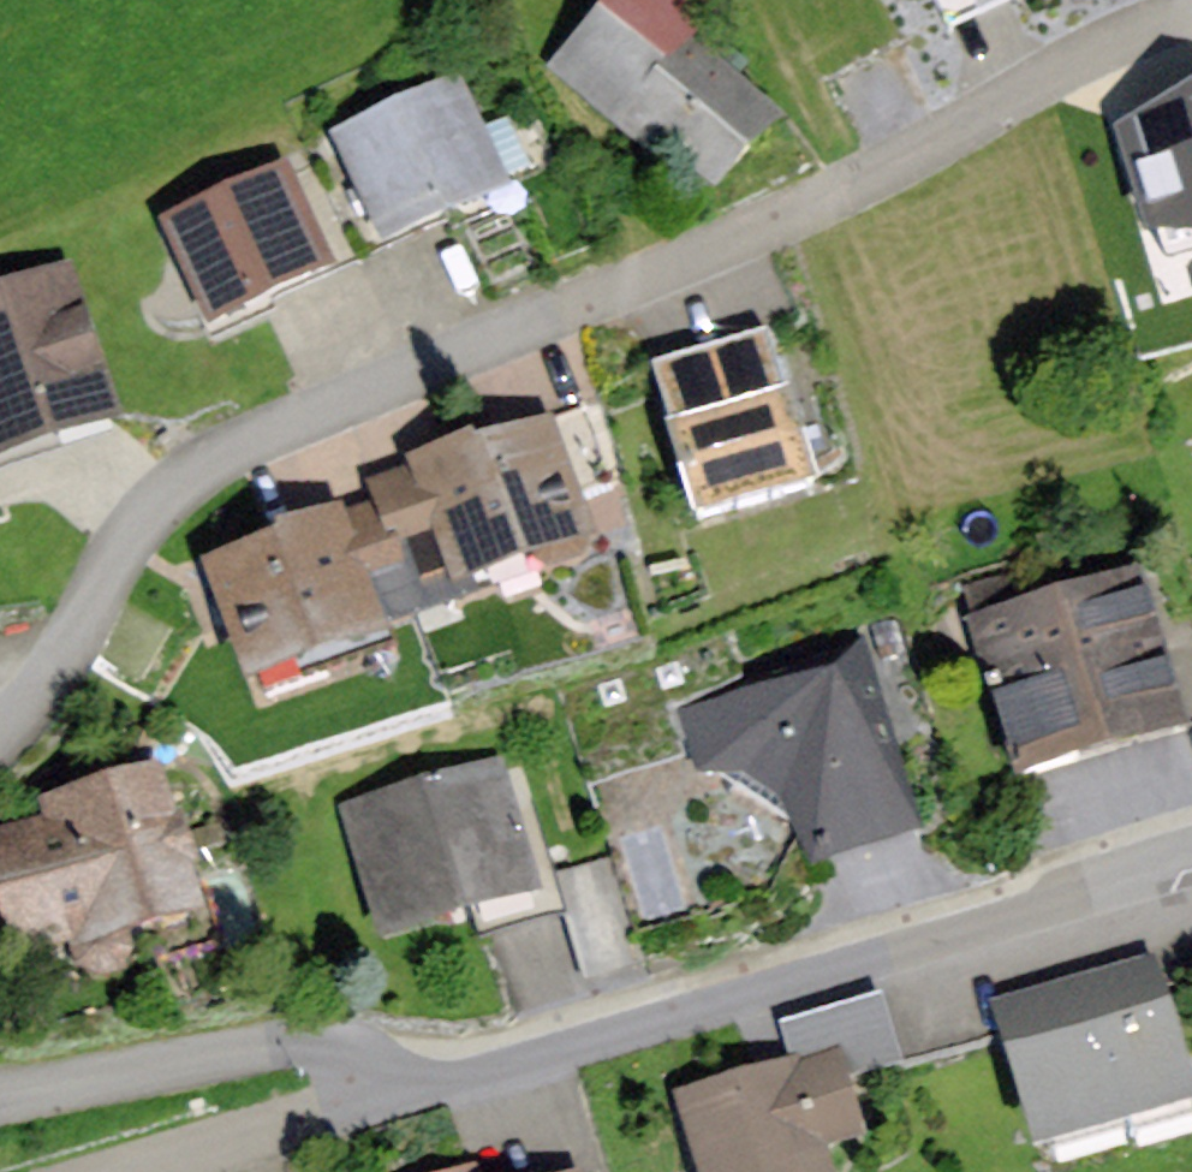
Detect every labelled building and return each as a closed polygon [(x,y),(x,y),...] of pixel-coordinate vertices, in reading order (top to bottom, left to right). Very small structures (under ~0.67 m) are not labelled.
[(617,132),(694,46),(707,0),(610,0),(546,71),(617,132)] [(946,32),(1017,0),(932,0),(946,32)] [(781,124),(694,46),(617,132),(645,157),(659,141),(718,194),(781,124)] [(456,80),(333,140),(389,253),(512,193),(456,80)] [(287,171),(168,226),(214,325),(333,270),(287,171)] [(0,295),(0,453),(117,418),(73,273),(0,295)] [(812,490),(761,328),(647,364),(698,525),(812,490)] [(409,472),(368,486),(374,507),(389,551),(434,536),(455,597),(598,548),(553,418),(475,445),(473,437),(405,460),(409,472)] [(389,551),(374,507),(345,517),(342,505),(266,531),(270,542),(201,565),(244,692),(391,643),(369,577),(395,569),(389,551)] [(969,626),(1020,788),(1191,734),(1191,733),(1142,572),(969,626)] [(861,649),(676,713),(689,777),(740,773),(782,801),(788,834),(813,869),(920,838),(861,649)] [(501,759),(342,807),(383,941),(542,893),(501,759)] [(0,832),(0,937),(8,966),(64,953),(78,970),(96,982),(122,977),(133,960),(130,937),(204,920),(155,767),(36,801),(43,821),(0,832)] [(609,856),(550,874),(581,977),(640,959),(609,856)] [(993,1003),(1035,1154),(1191,1111),(1191,1104),(1152,959),(993,1003)] [(779,1024),(792,1065),(840,1051),(851,1088),(904,1072),(881,994),(779,1024)] [(679,1097),(700,1171),(829,1171),(824,1157),(867,1145),(851,1088),(840,1051),(792,1065),(679,1097)]
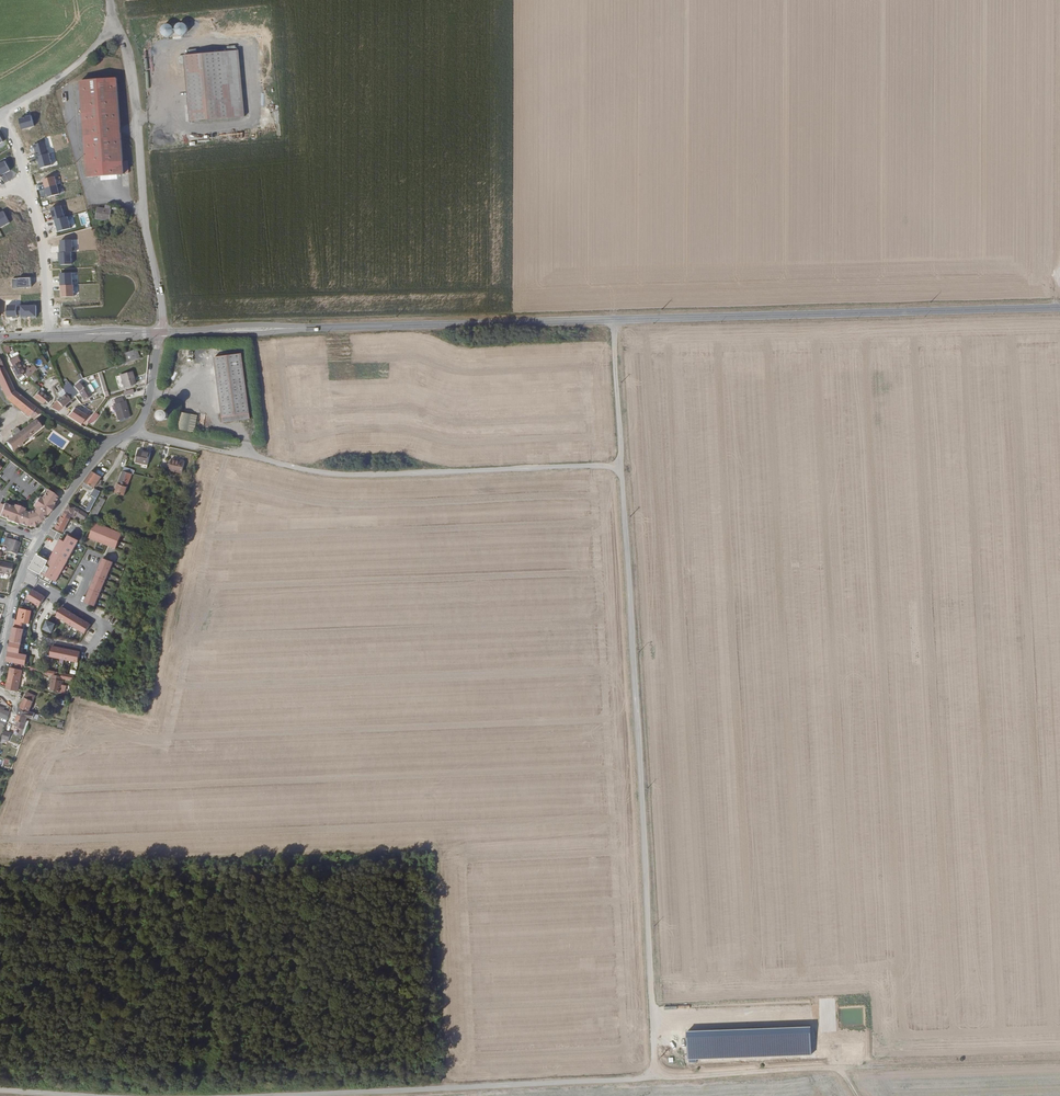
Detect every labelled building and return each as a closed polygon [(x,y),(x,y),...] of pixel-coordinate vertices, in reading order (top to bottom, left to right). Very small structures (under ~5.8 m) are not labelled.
[(174,24),(174,26),(160,25),(160,36),(185,37),(186,25),(174,24)] [(245,118),(239,52),(223,53),(229,120),(245,118)] [(229,120),(223,53),(185,57),(191,123),(229,120)] [(116,78),(79,81),(87,175),(123,173),(123,171),(127,171),(126,160),(121,159),(116,78)] [(66,83),(53,91),(58,97),(70,90),(66,83)] [(98,209),(96,220),(110,222),(112,211),(110,210),(111,207),(106,207),(106,210),(98,209)] [(120,354),(123,364),(139,358),(136,348),(120,354)] [(242,353),(215,357),(224,417),(251,413),(242,353)] [(20,367),(15,358),(10,362),(11,364),(9,365),(16,377),(22,373),(23,372),(20,367)] [(12,390),(2,367),(0,369),(0,386),(6,397),(29,415),(30,414),(34,418),(20,430),(17,426),(11,431),(14,434),(6,441),(12,449),(15,447),(17,446),(18,446),(21,444),(20,442),(31,433),(30,433),(51,416),(29,404),(12,390)] [(116,374),(119,386),(134,382),(131,371),(116,374)] [(36,378),(31,372),(26,375),(31,381),(32,381),(36,378)] [(98,377),(104,397),(108,396),(101,373),(83,378),(84,382),(91,380),(94,388),(98,387),(95,378),(98,377)] [(68,397),(77,390),(82,398),(89,393),(86,386),(81,388),(77,381),(69,388),(64,383),(61,386),(64,392),(68,397)] [(47,400),(49,397),(45,395),(37,389),(31,395),(39,401),(42,403),(44,399),(47,400)] [(69,399),(68,397),(64,392),(55,399),(61,405),(69,399)] [(122,400),(121,395),(113,398),(114,402),(113,402),(117,418),(129,415),(124,399),(122,400)] [(85,420),(93,410),(79,408),(75,404),(74,404),(69,410),(65,415),(71,419),(75,414),(85,420)] [(160,419),(164,411),(156,407),(152,415),(160,419)] [(90,424),(98,415),(94,412),(87,421),(90,424)] [(179,412),(176,429),(195,432),(198,415),(179,412)] [(251,413),(224,417),(225,422),(252,418),(251,413)] [(60,421),(53,418),(50,422),(57,426),(60,421)] [(138,449),(135,461),(147,464),(150,452),(138,449)] [(171,458),(168,470),(182,473),(184,462),(171,458)] [(94,486),(100,475),(95,472),(92,470),(84,481),(94,486)] [(124,494),(132,473),(122,470),(114,491),(124,494)] [(97,496),(100,489),(95,487),(92,494),(97,496)] [(47,489),(40,497),(38,496),(32,504),(34,506),(32,509),(26,511),(22,509),(23,507),(13,502),(12,505),(3,501),(2,503),(0,502),(0,514),(6,517),(5,518),(16,522),(17,521),(25,524),(28,524),(37,521),(39,520),(44,513),(46,514),(53,505),(52,504),(57,497),(47,489)] [(98,496),(91,515),(97,517),(104,498),(98,496)] [(87,514),(77,506),(70,502),(64,510),(64,511),(71,515),(74,511),(84,518),(87,514)] [(63,530),(70,517),(71,515),(64,511),(55,526),(63,530)] [(122,533),(96,522),(89,537),(116,549),(122,533)] [(47,534),(56,540),(60,534),(51,528),(47,534)] [(80,538),(83,533),(76,530),(73,535),(80,538)] [(55,580),(79,539),(69,533),(64,542),(60,539),(48,559),(36,553),(35,554),(32,562),(29,567),(40,572),(38,576),(49,582),(51,578),(55,580)] [(14,553),(19,540),(5,535),(2,542),(6,544),(3,550),(12,552),(14,553)] [(111,562),(102,557),(82,601),(92,605),(111,562)] [(7,573),(9,563),(0,561),(0,571),(7,573)] [(44,595),(32,587),(26,596),(38,604),(44,595)] [(61,605),(56,615),(84,633),(89,623),(61,605)] [(27,621),(30,610),(19,607),(16,618),(20,619),(22,620),(27,621)] [(17,652),(22,627),(20,627),(22,620),(20,619),(16,618),(13,617),(4,659),(22,664),(24,653),(17,652)] [(53,623),(45,619),(42,627),(49,631),(53,623)] [(50,644),(48,655),(76,661),(78,650),(50,644)] [(16,690),(22,668),(11,666),(9,674),(8,674),(5,687),(16,690)] [(57,692),(60,681),(61,681),(62,676),(51,674),(49,683),(50,683),(49,686),(48,691),(57,692)] [(28,710),(36,689),(27,686),(22,698),(18,707),(18,708),(28,710)] [(32,718),(33,712),(28,710),(18,708),(16,714),(26,716),(32,718)] [(20,736),(25,719),(26,716),(16,714),(14,719),(17,720),(14,726),(19,728),(17,735),(20,736)] [(9,735),(2,733),(0,739),(7,741),(9,735)] [(810,1026),(686,1032),(687,1060),(811,1054),(810,1026)]
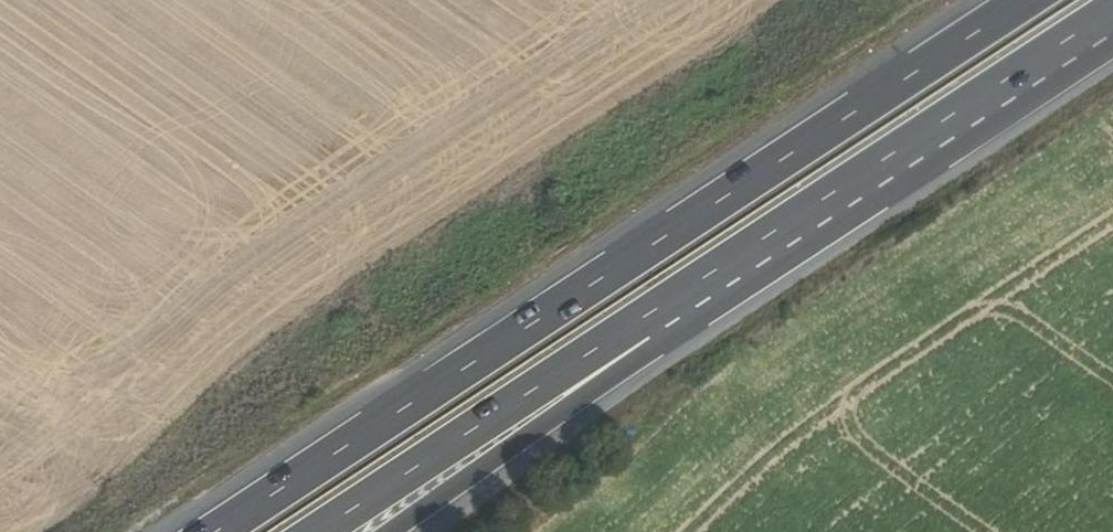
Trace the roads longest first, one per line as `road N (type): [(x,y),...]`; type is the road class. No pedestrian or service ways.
road 1 (trunk): [(1024,0),(222,531)]
road 2 (trunk): [(649,323),(1112,19)]
road 3 (trunk): [(310,531),(541,382),(649,323)]
road 4 (motorway): [(388,531),(637,360),(649,323)]

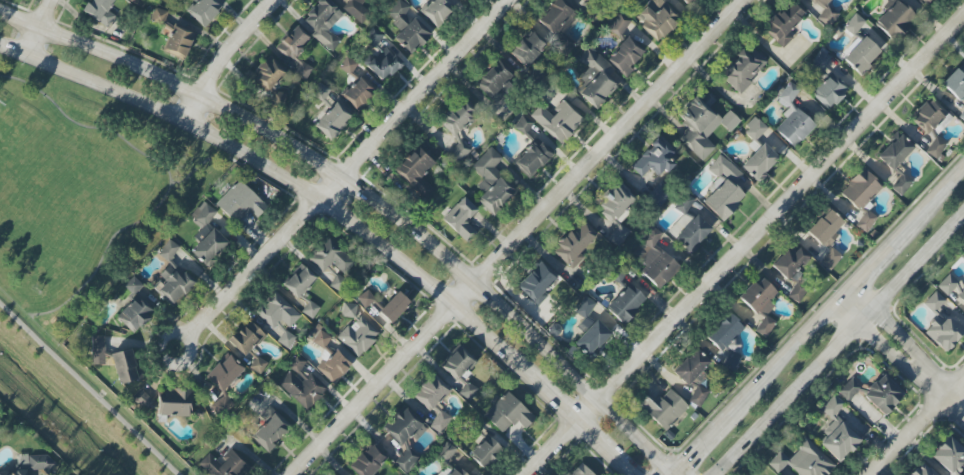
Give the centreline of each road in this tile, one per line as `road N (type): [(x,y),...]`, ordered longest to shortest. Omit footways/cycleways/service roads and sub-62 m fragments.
road 1 (secondary): [(674,469),(478,284),(346,176),(201,97),(0,11)]
road 2 (residential): [(295,474),(748,0)]
road 3 (secondary): [(0,45),(186,124),(325,199),(542,383)]
road 4 (residential): [(581,420),(963,15)]
road 5 (residential): [(512,0),(191,337)]
road 6 (secondary): [(705,474),(963,206)]
road 7 (residential): [(842,293),(963,410)]
road 8 (secondary): [(842,293),(732,409)]
road 9 (residential): [(186,124),(230,51),(275,0)]
road 10 (residential): [(963,379),(874,474)]

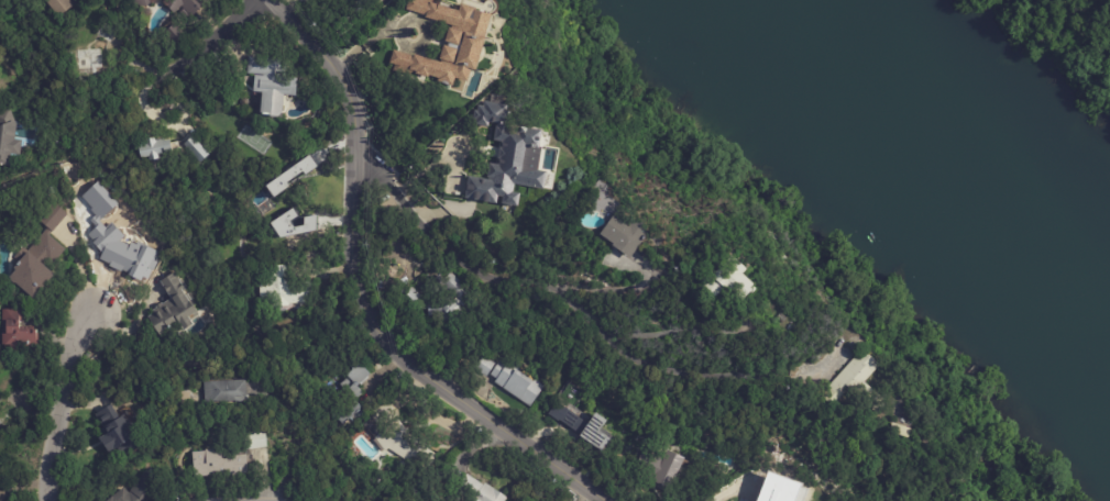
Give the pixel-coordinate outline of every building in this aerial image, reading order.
[(58,18),(46,0),(69,0),(74,7),(58,18)] [(160,0),(130,0),(138,14),(160,0)] [(164,3),(167,0),(209,0),(210,1),(187,23),(176,12),(174,14),(164,3)] [(461,1),(461,0),(470,0),(486,4),(487,2),(491,1),(494,2),(496,4),(497,7),(496,9),(495,12),(492,13),(492,14),(493,15),(491,24),(492,26),(492,29),(491,32),(487,34),(484,47),(485,53),(484,57),(483,59),(480,62),(476,70),(473,69),(469,82),(459,79),(455,87),(439,81),(440,78),(430,76),(429,78),(426,77),(424,84),(417,81),(419,75),(413,73),(411,77),(394,71),(396,65),(392,64),(395,51),(415,57),(415,55),(440,63),(450,29),(452,29),(453,25),(427,18),(427,15),(407,10),(410,0),(434,0),(433,3),(457,11),(460,1),(461,1)] [(405,5),(394,15),(391,11),(402,1),(405,5)] [(383,19),(382,19),(388,13),(393,19),(387,24),(383,19)] [(330,19),(337,25),(330,32),(321,22),(329,15),(330,19)] [(118,35),(111,45),(96,35),(106,20),(121,30),(118,35)] [(367,35),(365,33),(380,21),(383,25),(369,36),(367,35)] [(175,24),(186,36),(175,46),(164,34),(175,24)] [(105,75),(77,77),(75,49),(102,48),(105,75)] [(272,59),(288,60),(286,78),(298,79),(296,97),(285,96),(283,119),(261,116),(263,93),(254,92),(255,75),(248,74),(250,57),(272,59)] [(544,188),(546,170),(541,169),(545,141),(542,131),(542,129),(512,125),(510,118),(510,117),(506,104),(489,102),(475,106),(473,125),(484,126),(495,123),(493,141),(499,142),(497,164),(489,163),(487,179),(467,177),(464,199),(498,203),(498,204),(517,206),(519,193),(513,192),(514,185),(542,188),(544,188)] [(9,167),(0,166),(0,113),(8,110),(17,124),(14,140),(22,141),(21,156),(11,155),(9,167)] [(206,151),(210,156),(201,165),(185,146),(194,137),(206,151)] [(164,138),(164,142),(169,141),(172,154),(160,156),(160,160),(150,163),(149,158),(141,159),(139,147),(146,145),(145,141),(155,138),(155,141),(164,138)] [(265,185),(272,195),(302,175),(303,176),(317,167),(310,155),(265,185)] [(285,196),(287,197),(288,196),(299,209),(275,230),(253,204),(264,194),(265,196),(277,186),(285,196)] [(61,208),(68,214),(50,236),(66,250),(48,271),(54,276),(34,300),(9,279),(15,271),(13,269),(19,263),(14,258),(23,247),(29,252),(47,229),(39,221),(54,202),(61,208)] [(639,248),(630,259),(614,247),(616,245),(602,235),(617,213),(648,235),(639,248)] [(317,233),(316,216),(302,217),(302,226),(294,226),(294,215),(275,216),(275,235),(317,233)] [(737,298),(732,291),(730,293),(727,291),(724,289),(713,300),(701,289),(713,276),(725,264),(726,264),(733,256),(748,270),(744,276),(755,286),(754,287),(757,290),(752,296),(751,293),(743,302),(737,298)] [(290,274),(292,285),(312,282),(314,303),(289,304),(289,307),(274,308),(274,305),(261,307),(260,286),(271,285),(270,267),(289,266),(290,274)] [(194,320),(190,322),(194,326),(185,333),(180,326),(162,338),(149,318),(155,314),(153,311),(157,309),(156,309),(163,304),(172,300),(161,283),(175,274),(193,301),(191,302),(200,315),(194,320)] [(410,285),(422,297),(432,298),(424,288),(430,281),(432,283),(440,276),(444,281),(452,274),(469,291),(462,298),(464,300),(466,298),(477,309),(461,325),(458,322),(442,323),(437,318),(429,318),(429,311),(415,310),(411,312),(397,298),(410,285)] [(232,291),(237,303),(228,308),(222,296),(232,291)] [(21,316),(21,331),(36,331),(36,335),(39,335),(39,343),(36,343),(36,349),(23,349),(23,353),(10,353),(10,346),(2,346),(2,311),(21,311),(21,316)] [(774,318),(779,312),(787,319),(782,324),(774,318)] [(872,357),(883,367),(867,383),(890,405),(880,416),(853,389),(835,408),(822,396),(859,357),(864,363),(871,355),(872,357)] [(507,367),(518,374),(517,375),(521,378),(523,377),(527,379),(526,380),(534,385),(536,381),(546,389),(532,409),(495,383),(498,380),(492,376),(494,374),(491,372),(487,378),(476,370),(485,357),(496,365),(493,370),(495,371),(499,364),(506,368),(507,367)] [(371,376),(358,388),(364,394),(356,401),(363,410),(344,426),(332,412),(342,403),(336,397),(344,389),(341,386),(348,379),(345,376),(355,368),(356,369),(361,365),(371,376)] [(205,385),(246,382),(248,404),(206,405),(205,385)] [(602,451),(609,439),(598,432),(606,420),(594,413),(588,423),(555,402),(546,417),(602,451)] [(388,404),(402,421),(399,423),(407,430),(408,430),(425,441),(421,445),(438,457),(427,472),(389,450),(386,452),(365,426),(371,420),(370,417),(387,403),(388,404)] [(117,414),(119,420),(122,417),(141,447),(122,458),(118,449),(109,455),(99,441),(105,437),(98,426),(101,425),(96,415),(111,405),(117,414)] [(900,425),(912,430),(910,439),(890,433),(893,424),(900,425)] [(268,448),(245,452),(243,436),(266,433),(268,448)] [(242,477),(195,479),(193,454),(206,453),(206,450),(238,449),(238,457),(248,456),(249,476),(242,477)] [(670,461),(673,455),(688,463),(684,469),(686,470),(675,493),(635,474),(647,450),(670,461)] [(163,486),(151,500),(110,500),(124,489),(129,496),(131,493),(130,493),(146,474),(163,486)] [(508,499),(507,500),(468,500),(457,493),(468,476),(485,487),(486,485),(508,499)]
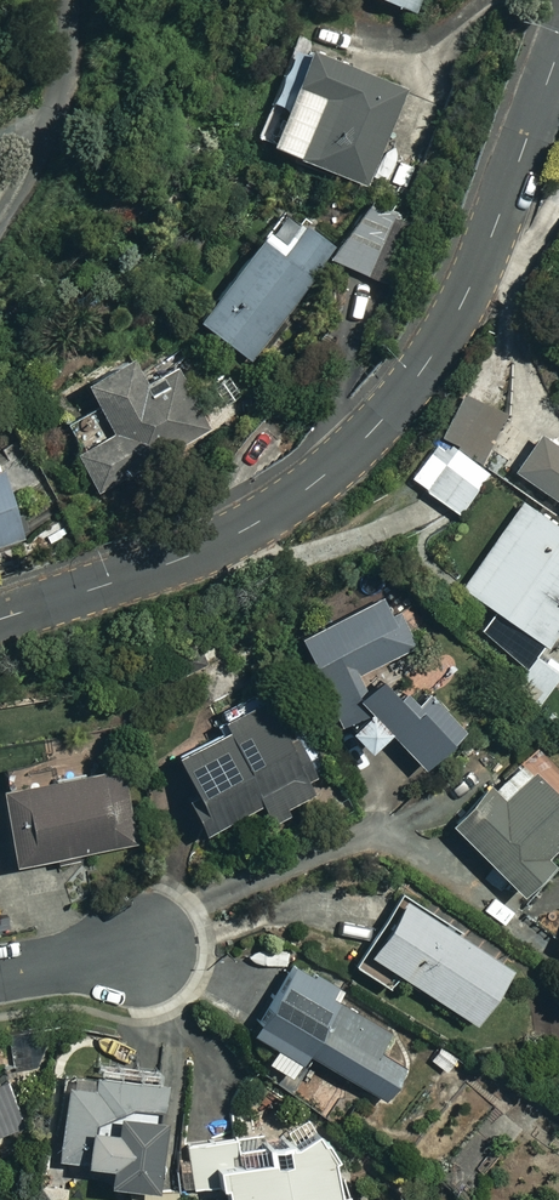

========================================

Aim of the exercise
Note how many lines in the listing above contain the word "coordinate" and give only that number.

Answer for this exercise
3